INFORMATION SUPPLIED: Begin
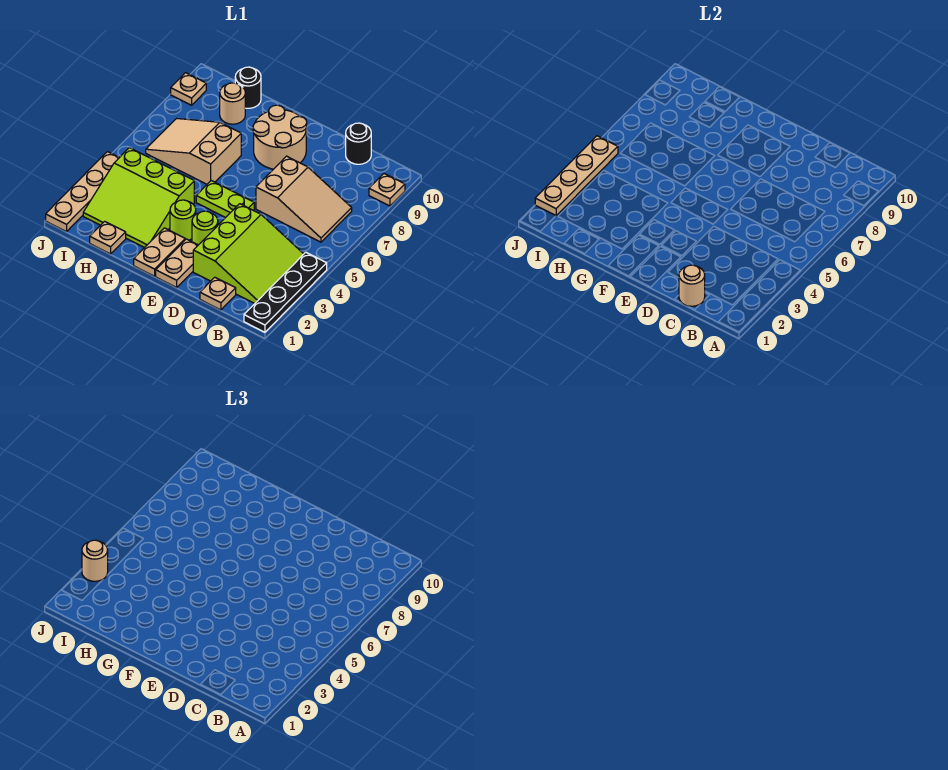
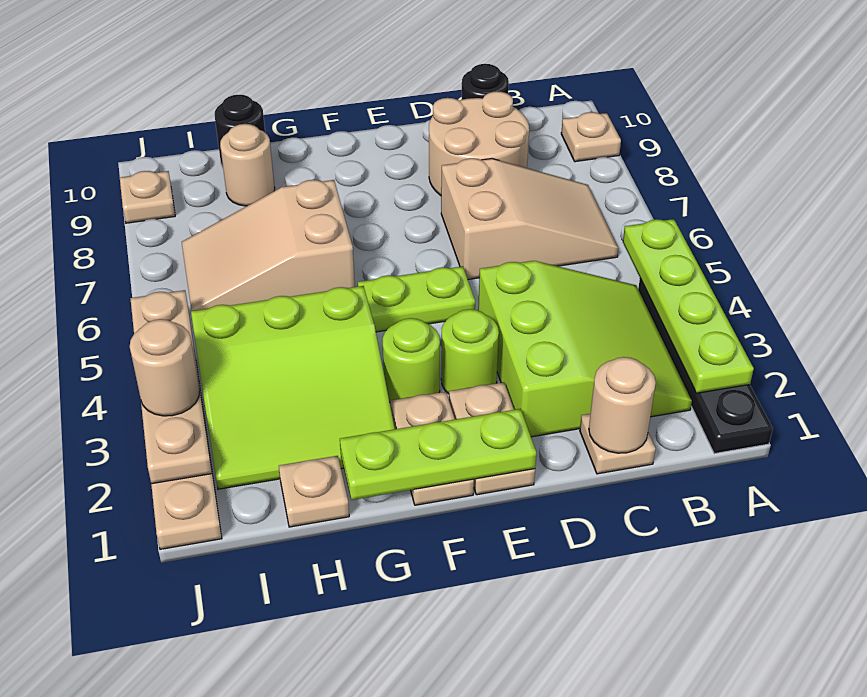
none -> lime plate A2:A5 level 2
none -> lime plate E1:G1 level 2
tan round brick E8:F9 level 1 -> tan round brick C8:D9 level 1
INFORMATION SUPPLIED: End
- WHAT TO DO: In the listing above, find each line containing "none" and copy it.

- SOLUTION TO THIS EXERCISE:
none -> lime plate A2:A5 level 2
none -> lime plate E1:G1 level 2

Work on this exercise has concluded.